=== Section Start ===

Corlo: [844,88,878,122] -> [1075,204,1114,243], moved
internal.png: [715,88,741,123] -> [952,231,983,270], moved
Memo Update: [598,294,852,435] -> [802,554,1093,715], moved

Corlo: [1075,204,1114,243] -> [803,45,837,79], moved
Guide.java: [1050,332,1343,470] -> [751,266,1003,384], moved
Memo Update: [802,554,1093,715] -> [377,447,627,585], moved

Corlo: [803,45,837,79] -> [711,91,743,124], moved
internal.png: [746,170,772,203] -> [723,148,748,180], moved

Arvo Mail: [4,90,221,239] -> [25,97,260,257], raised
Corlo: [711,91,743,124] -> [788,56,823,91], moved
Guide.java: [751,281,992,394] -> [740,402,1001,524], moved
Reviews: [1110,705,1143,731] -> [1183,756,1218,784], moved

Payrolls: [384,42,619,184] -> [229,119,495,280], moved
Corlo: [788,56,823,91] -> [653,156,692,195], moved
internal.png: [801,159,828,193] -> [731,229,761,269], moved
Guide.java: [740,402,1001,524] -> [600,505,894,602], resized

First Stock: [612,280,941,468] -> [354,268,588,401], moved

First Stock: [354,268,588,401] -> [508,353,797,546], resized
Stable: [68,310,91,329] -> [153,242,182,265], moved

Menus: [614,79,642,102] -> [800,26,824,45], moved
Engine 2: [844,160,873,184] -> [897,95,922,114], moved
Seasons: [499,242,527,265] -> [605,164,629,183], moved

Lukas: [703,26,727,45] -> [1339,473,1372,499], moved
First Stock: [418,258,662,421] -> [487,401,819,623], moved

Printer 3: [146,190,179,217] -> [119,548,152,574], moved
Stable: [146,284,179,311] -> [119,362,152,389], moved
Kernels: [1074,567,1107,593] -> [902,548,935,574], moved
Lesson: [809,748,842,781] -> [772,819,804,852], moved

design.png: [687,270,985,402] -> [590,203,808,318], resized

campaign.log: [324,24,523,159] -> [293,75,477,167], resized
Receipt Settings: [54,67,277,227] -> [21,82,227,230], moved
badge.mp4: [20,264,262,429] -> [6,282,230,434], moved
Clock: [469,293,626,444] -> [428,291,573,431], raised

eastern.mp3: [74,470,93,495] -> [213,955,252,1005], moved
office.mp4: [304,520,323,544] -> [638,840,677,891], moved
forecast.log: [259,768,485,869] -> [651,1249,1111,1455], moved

=== Section End ===

The task: Everything in the data above must be restated verbatim.

Answer to the exercise:
Corlo: [844,88,878,122] -> [1075,204,1114,243], moved
internal.png: [715,88,741,123] -> [952,231,983,270], moved
Memo Update: [598,294,852,435] -> [802,554,1093,715], moved

Corlo: [1075,204,1114,243] -> [803,45,837,79], moved
Guide.java: [1050,332,1343,470] -> [751,266,1003,384], moved
Memo Update: [802,554,1093,715] -> [377,447,627,585], moved

Corlo: [803,45,837,79] -> [711,91,743,124], moved
internal.png: [746,170,772,203] -> [723,148,748,180], moved

Arvo Mail: [4,90,221,239] -> [25,97,260,257], raised
Corlo: [711,91,743,124] -> [788,56,823,91], moved
Guide.java: [751,281,992,394] -> [740,402,1001,524], moved
Reviews: [1110,705,1143,731] -> [1183,756,1218,784], moved

Payrolls: [384,42,619,184] -> [229,119,495,280], moved
Corlo: [788,56,823,91] -> [653,156,692,195], moved
internal.png: [801,159,828,193] -> [731,229,761,269], moved
Guide.java: [740,402,1001,524] -> [600,505,894,602], resized

First Stock: [612,280,941,468] -> [354,268,588,401], moved

First Stock: [354,268,588,401] -> [508,353,797,546], resized
Stable: [68,310,91,329] -> [153,242,182,265], moved

Menus: [614,79,642,102] -> [800,26,824,45], moved
Engine 2: [844,160,873,184] -> [897,95,922,114], moved
Seasons: [499,242,527,265] -> [605,164,629,183], moved

Lukas: [703,26,727,45] -> [1339,473,1372,499], moved
First Stock: [418,258,662,421] -> [487,401,819,623], moved

Printer 3: [146,190,179,217] -> [119,548,152,574], moved
Stable: [146,284,179,311] -> [119,362,152,389], moved
Kernels: [1074,567,1107,593] -> [902,548,935,574], moved
Lesson: [809,748,842,781] -> [772,819,804,852], moved

design.png: [687,270,985,402] -> [590,203,808,318], resized

campaign.log: [324,24,523,159] -> [293,75,477,167], resized
Receipt Settings: [54,67,277,227] -> [21,82,227,230], moved
badge.mp4: [20,264,262,429] -> [6,282,230,434], moved
Clock: [469,293,626,444] -> [428,291,573,431], raised

eastern.mp3: [74,470,93,495] -> [213,955,252,1005], moved
office.mp4: [304,520,323,544] -> [638,840,677,891], moved
forecast.log: [259,768,485,869] -> [651,1249,1111,1455], moved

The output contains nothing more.